• Aim of the exercise: Keep the pictures out, please, and set down every record exactly.

• Image sets with object changes:
· · ·

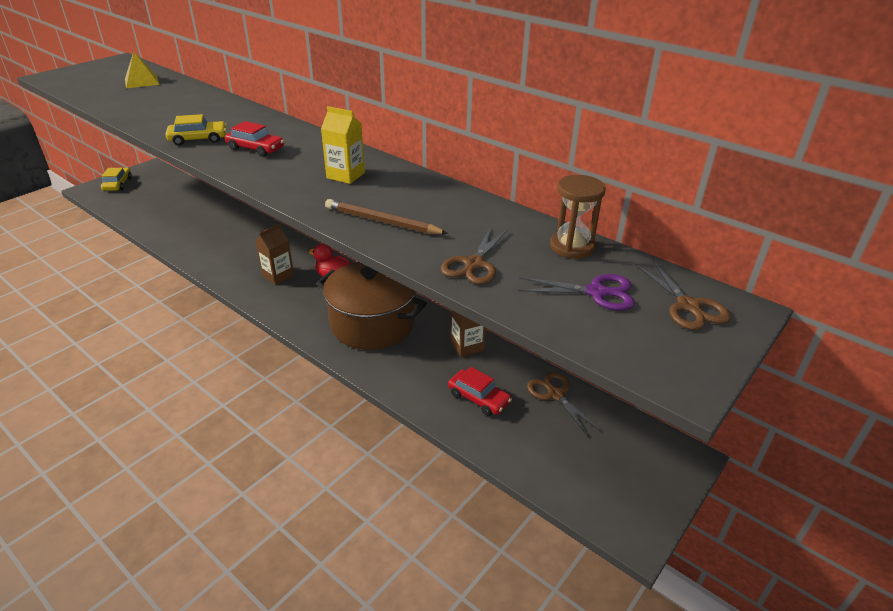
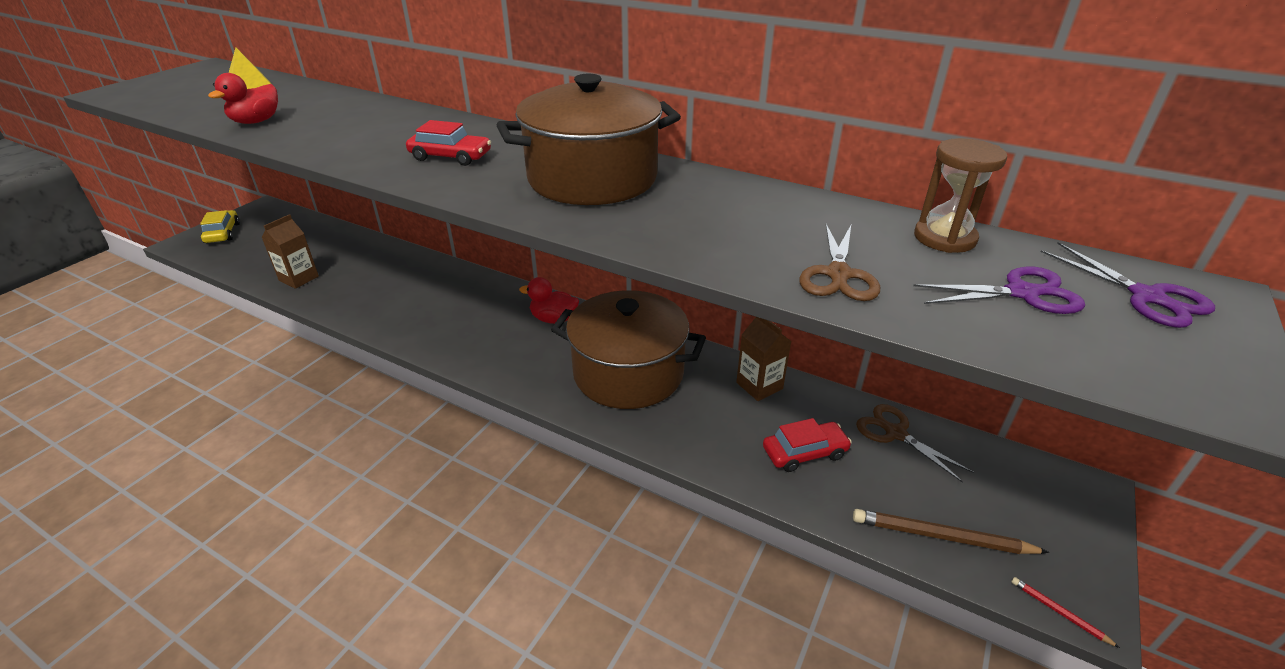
camera: 10 degrees left, 0 degrees up
yellow car [166,114,227,145] -> none
brown carton [256,224,294,285] -> brown carton moved to [262,214,319,289]
yellow carton [321,106,365,184] -> brown pot [497,74,681,205]
brown pencil [325,199,448,234] -> brown pencil moved to [853,509,1049,554]
red car [448,367,512,416] -> red car turned 45 degrees counterclockwise [763,418,852,472]
brown scissors [636,260,731,330] -> purple scissors [1041,242,1215,328]
none -> red duck [208,73,278,124]
none -> red pencil [1011,577,1120,648]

· · ·

• Output of the task:
camera: 10 degrees left, 0 degrees up
yellow car [166,114,227,145] -> none
brown carton [256,224,294,285] -> brown carton moved to [262,214,319,289]
yellow carton [321,106,365,184] -> brown pot [497,74,681,205]
brown pencil [325,199,448,234] -> brown pencil moved to [853,509,1049,554]
red car [448,367,512,416] -> red car turned 45 degrees counterclockwise [763,418,852,472]
brown scissors [636,260,731,330] -> purple scissors [1041,242,1215,328]
none -> red duck [208,73,278,124]
none -> red pencil [1011,577,1120,648]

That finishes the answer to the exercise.